DATA FOR THIS TASK:
· · · · ·

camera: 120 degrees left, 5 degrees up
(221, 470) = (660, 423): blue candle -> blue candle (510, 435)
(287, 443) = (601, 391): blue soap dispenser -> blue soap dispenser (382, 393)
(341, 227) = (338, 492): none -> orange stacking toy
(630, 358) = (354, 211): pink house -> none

· · · · ·

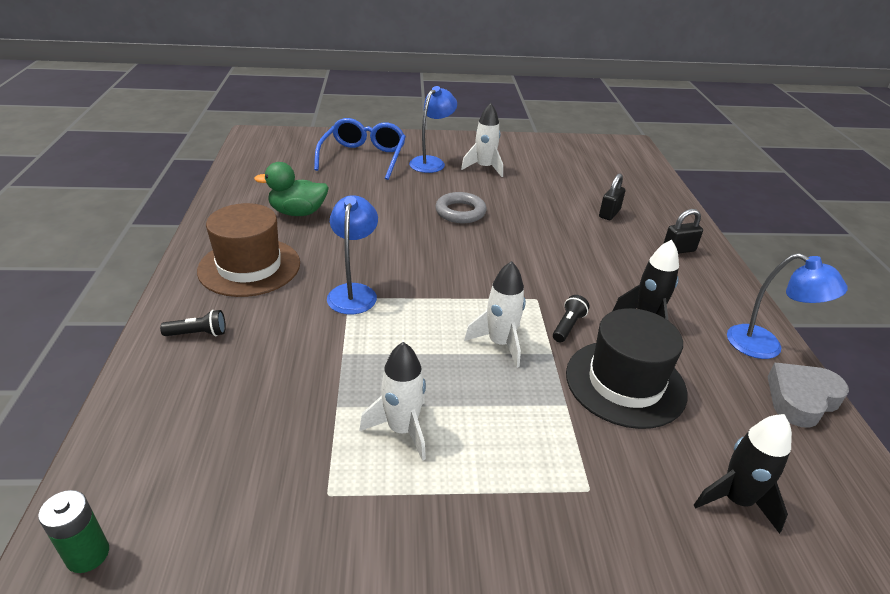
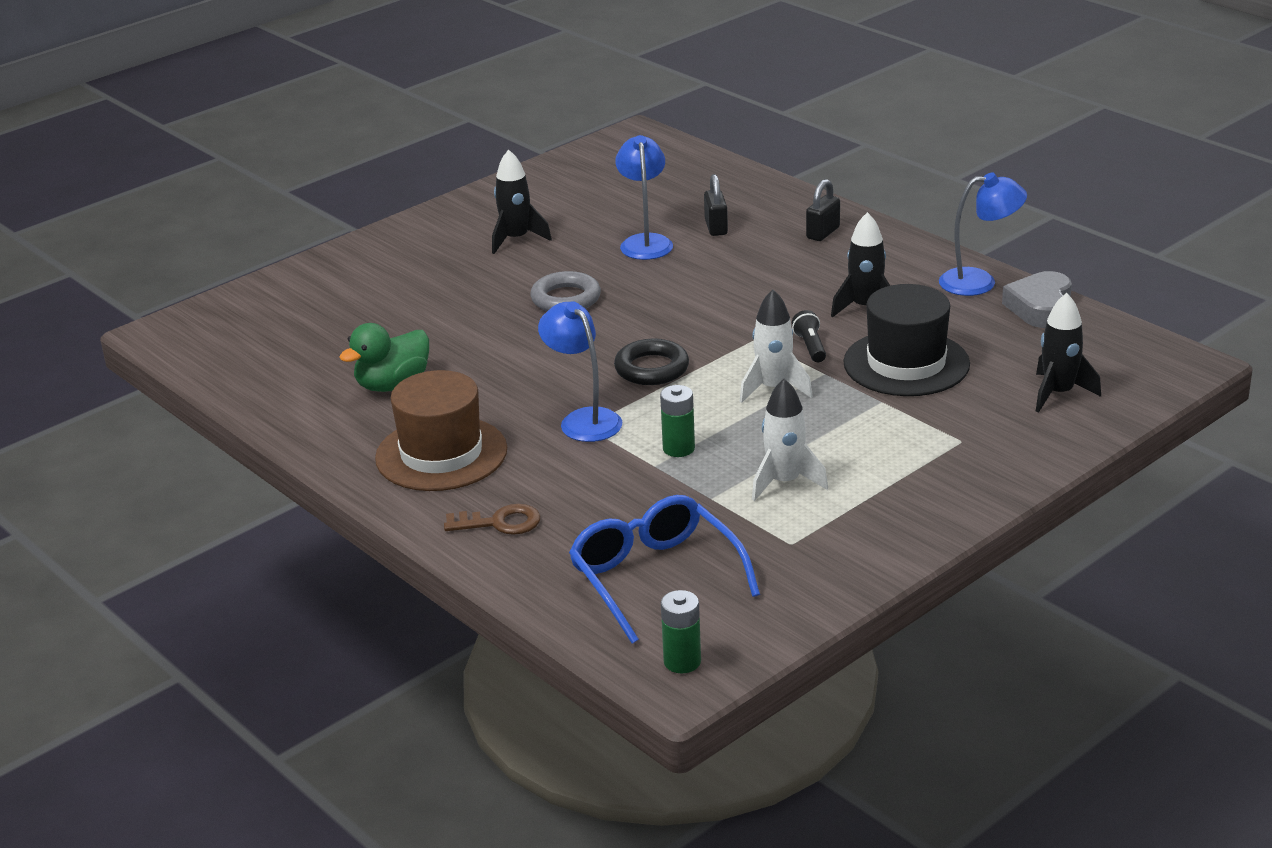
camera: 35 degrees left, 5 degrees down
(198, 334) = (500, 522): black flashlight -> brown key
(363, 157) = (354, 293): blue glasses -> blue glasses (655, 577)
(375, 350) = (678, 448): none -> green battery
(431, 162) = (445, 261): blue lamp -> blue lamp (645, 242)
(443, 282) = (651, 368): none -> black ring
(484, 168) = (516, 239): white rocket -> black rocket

· · · · ·

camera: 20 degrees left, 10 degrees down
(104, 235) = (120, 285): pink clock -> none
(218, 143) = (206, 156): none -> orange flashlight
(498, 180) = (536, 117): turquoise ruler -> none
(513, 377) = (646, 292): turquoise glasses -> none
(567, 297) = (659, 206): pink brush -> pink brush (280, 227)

· · · · ·

Count the lines of the entries above that contain the word "black" and give only the number.

EXERCISE OUTPUT: 3